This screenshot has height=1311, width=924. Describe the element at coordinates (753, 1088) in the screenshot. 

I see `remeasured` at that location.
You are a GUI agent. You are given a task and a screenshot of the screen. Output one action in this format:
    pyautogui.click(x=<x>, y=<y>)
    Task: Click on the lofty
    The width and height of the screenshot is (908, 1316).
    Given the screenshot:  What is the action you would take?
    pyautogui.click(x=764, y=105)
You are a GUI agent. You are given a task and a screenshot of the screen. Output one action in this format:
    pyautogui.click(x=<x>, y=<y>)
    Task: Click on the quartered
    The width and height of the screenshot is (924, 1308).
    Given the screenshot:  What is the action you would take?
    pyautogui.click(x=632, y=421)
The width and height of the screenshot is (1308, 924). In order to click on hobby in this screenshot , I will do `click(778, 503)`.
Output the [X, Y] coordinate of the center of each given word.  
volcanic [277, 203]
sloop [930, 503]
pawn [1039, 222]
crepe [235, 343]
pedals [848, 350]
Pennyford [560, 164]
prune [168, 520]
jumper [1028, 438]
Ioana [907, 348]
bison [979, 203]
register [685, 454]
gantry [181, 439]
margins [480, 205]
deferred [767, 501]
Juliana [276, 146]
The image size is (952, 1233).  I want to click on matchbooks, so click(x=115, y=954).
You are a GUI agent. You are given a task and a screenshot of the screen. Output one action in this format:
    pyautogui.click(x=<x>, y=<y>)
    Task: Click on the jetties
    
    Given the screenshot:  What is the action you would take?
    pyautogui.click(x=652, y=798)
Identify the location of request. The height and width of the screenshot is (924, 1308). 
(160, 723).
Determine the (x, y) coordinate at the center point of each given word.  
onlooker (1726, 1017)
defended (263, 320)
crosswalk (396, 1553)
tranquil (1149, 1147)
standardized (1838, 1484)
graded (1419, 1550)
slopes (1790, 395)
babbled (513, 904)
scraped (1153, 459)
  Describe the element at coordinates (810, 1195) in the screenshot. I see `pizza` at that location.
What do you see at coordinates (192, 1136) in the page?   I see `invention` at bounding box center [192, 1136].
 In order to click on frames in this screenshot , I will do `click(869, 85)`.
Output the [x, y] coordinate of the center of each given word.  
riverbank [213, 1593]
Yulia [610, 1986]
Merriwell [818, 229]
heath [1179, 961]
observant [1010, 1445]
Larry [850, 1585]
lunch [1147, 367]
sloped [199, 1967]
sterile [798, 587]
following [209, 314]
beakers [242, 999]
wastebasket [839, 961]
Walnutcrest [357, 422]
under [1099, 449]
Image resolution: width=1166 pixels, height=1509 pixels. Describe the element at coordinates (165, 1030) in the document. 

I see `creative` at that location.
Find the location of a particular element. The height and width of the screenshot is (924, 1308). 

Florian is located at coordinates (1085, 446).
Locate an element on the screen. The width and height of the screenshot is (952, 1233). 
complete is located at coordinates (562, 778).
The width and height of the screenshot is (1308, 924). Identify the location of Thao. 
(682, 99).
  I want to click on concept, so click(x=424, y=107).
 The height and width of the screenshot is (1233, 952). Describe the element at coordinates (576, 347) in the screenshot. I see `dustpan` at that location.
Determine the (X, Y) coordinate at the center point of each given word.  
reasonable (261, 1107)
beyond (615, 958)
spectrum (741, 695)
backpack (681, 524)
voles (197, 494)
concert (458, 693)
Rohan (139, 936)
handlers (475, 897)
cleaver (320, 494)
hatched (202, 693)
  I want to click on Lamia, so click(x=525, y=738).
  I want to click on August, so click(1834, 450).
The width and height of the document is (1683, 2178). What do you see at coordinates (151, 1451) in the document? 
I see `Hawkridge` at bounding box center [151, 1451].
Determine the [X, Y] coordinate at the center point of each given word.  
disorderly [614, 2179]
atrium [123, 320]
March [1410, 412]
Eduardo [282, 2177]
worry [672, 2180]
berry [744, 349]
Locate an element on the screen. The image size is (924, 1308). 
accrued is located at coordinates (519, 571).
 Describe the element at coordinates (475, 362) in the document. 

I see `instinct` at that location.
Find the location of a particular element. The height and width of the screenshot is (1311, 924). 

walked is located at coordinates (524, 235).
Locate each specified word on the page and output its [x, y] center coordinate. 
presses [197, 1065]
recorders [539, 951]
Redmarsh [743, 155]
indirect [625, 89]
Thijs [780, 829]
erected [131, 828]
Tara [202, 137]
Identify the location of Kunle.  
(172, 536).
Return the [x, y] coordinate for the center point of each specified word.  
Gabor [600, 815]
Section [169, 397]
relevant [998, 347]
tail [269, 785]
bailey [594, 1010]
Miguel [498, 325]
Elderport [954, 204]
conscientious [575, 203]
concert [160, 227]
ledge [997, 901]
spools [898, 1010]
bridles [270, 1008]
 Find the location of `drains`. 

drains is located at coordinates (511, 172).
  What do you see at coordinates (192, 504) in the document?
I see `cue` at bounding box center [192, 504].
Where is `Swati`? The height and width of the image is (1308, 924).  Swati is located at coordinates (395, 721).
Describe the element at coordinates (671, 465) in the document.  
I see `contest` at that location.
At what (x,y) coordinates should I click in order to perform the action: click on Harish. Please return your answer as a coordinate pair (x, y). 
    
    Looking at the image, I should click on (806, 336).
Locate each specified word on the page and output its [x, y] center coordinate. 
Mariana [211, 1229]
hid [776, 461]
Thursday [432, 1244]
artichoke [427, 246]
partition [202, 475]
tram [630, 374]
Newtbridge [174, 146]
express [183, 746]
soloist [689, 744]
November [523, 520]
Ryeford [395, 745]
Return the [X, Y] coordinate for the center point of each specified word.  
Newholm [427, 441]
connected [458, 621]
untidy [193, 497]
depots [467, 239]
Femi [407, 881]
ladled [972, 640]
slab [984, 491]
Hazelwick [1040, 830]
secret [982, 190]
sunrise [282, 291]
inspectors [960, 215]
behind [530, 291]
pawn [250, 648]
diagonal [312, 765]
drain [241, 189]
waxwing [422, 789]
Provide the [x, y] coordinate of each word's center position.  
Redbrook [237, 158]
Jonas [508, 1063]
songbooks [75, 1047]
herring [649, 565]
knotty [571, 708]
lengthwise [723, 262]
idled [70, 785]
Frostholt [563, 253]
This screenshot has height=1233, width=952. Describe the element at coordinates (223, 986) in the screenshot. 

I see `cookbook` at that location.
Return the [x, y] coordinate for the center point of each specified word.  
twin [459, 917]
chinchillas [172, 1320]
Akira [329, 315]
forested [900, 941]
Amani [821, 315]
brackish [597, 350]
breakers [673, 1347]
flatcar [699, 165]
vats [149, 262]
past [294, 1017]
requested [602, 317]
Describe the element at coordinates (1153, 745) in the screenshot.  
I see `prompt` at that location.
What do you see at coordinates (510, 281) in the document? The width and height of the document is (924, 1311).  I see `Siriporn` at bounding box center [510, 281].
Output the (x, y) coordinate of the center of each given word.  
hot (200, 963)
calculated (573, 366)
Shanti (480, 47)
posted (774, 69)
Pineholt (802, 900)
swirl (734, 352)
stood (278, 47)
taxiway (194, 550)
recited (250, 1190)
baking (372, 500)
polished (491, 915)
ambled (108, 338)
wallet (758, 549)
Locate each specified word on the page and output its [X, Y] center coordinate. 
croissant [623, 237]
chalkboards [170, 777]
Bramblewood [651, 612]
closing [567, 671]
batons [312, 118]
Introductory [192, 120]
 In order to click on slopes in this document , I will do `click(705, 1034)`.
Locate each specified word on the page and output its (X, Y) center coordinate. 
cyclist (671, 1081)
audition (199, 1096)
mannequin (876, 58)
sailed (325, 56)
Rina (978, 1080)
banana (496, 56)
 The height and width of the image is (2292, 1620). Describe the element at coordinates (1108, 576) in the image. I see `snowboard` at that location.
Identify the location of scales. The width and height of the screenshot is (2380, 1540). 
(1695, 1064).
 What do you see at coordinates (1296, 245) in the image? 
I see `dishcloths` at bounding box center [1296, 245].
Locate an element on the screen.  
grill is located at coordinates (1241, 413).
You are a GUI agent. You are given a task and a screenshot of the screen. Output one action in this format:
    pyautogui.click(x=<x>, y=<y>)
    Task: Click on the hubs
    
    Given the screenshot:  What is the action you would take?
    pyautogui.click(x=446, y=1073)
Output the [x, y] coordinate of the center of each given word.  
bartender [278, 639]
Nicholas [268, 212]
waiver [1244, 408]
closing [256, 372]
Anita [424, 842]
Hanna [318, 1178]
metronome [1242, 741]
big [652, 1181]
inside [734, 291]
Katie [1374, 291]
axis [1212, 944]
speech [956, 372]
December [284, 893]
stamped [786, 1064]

• GIVEN PROBLEM: Can you output the material verbatim, starting at the line that contains "slab [984, 491]" and ending at the line that contains "requested [602, 317]", with both of those lines included?

• FULL RESPONSE:
slab [984, 491]
Hazelwick [1040, 830]
secret [982, 190]
sunrise [282, 291]
inspectors [960, 215]
behind [530, 291]
pawn [250, 648]
diagonal [312, 765]
drain [241, 189]
waxwing [422, 789]
Provide the [x, y] coordinate of each word's center position.  
Redbrook [237, 158]
Jonas [508, 1063]
songbooks [75, 1047]
herring [649, 565]
knotty [571, 708]
lengthwise [723, 262]
idled [70, 785]
Frostholt [563, 253]
This screenshot has height=1233, width=952. Describe the element at coordinates (223, 986) in the screenshot. 

I see `cookbook` at that location.
Return the [x, y] coordinate for the center point of each specified word.  
twin [459, 917]
chinchillas [172, 1320]
Akira [329, 315]
forested [900, 941]
Amani [821, 315]
brackish [597, 350]
breakers [673, 1347]
flatcar [699, 165]
vats [149, 262]
past [294, 1017]
requested [602, 317]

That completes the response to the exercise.